Top of GIVEN RECORDS

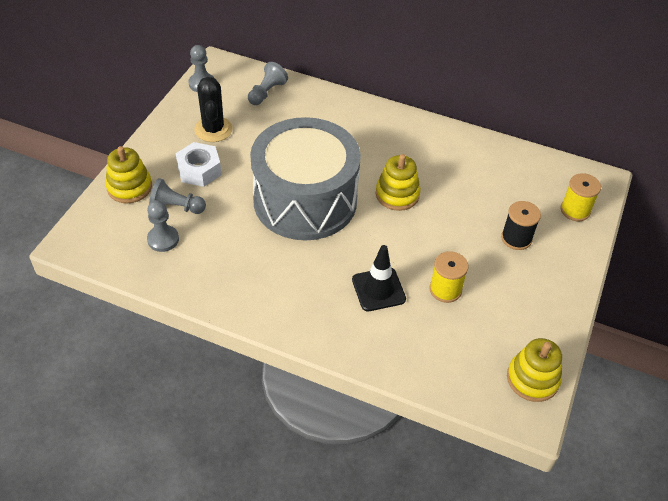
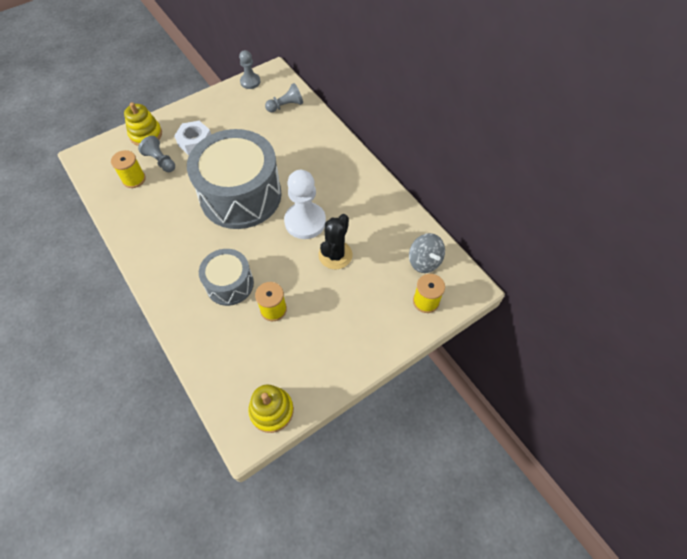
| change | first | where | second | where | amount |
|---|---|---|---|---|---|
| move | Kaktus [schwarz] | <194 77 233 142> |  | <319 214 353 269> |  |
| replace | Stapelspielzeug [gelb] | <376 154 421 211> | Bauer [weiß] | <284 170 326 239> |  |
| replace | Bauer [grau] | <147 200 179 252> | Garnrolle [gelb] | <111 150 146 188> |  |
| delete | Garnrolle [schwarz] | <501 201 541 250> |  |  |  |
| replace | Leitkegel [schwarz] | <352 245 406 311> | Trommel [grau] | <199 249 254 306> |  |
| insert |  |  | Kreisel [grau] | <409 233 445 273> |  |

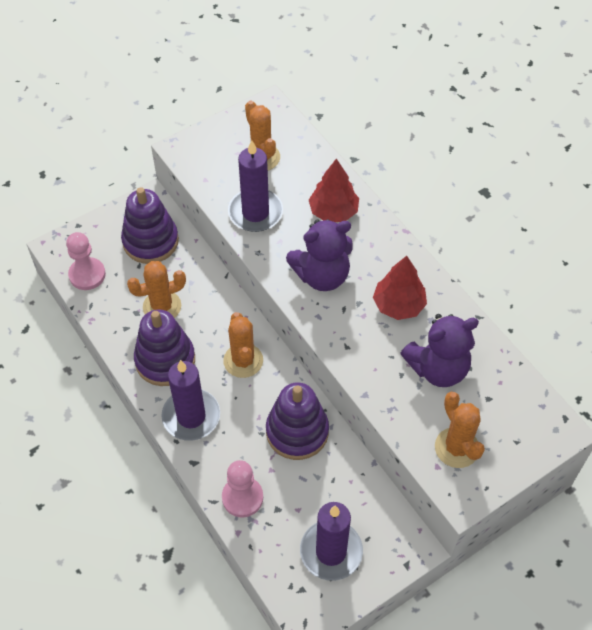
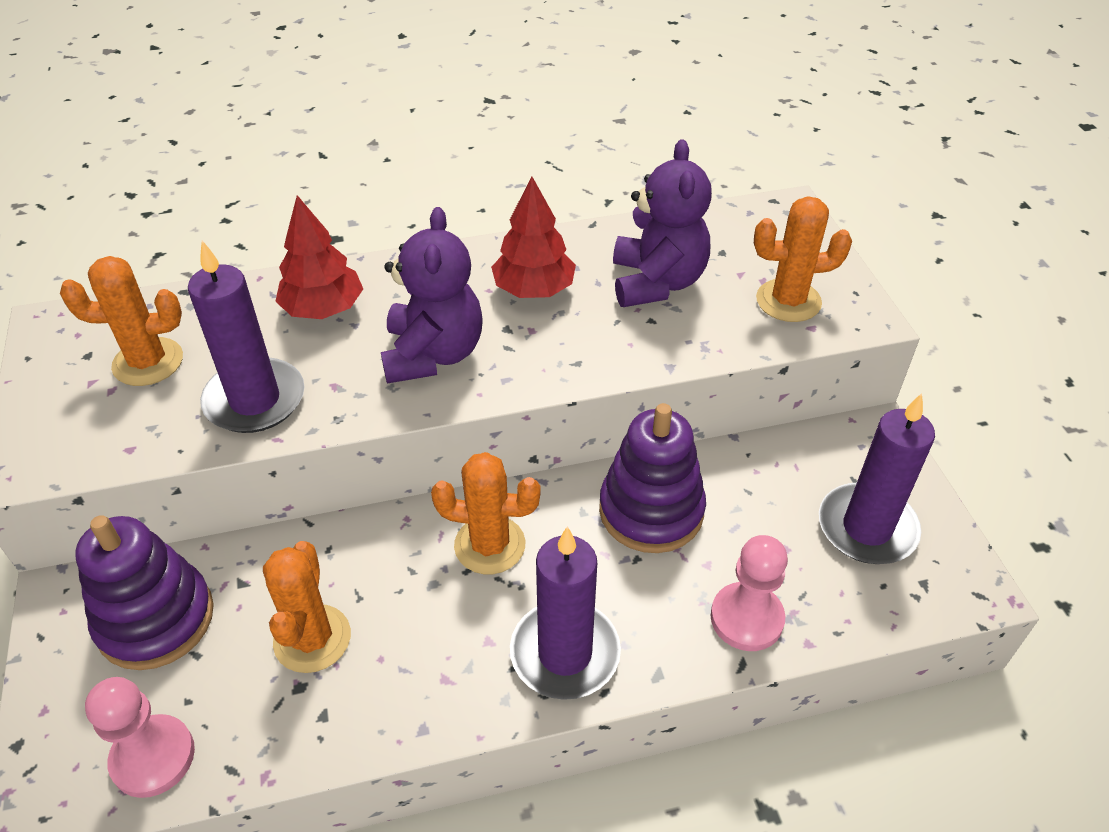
| change | first | where | second | where | amount |
|---|---|---|---|---|---|
| delete | Stapelspielzeug [lila] | <134 309 195 386> |  |  |  |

Bottom of GIVEN RECORDS

**PROBLEM DESCRIPTION**
Begin at the line that contains "Kreisel [grau] |" and transcribe exactly, and only, each line through the final line of the data above, both included; the pictures do not go in.

**SOLUTION**
| insert |  |  | Kreisel [grau] | <409 233 445 273> |  |

| change | first | where | second | where | amount |
|---|---|---|---|---|---|
| delete | Stapelspielzeug [lila] | <134 309 195 386> |  |  |  |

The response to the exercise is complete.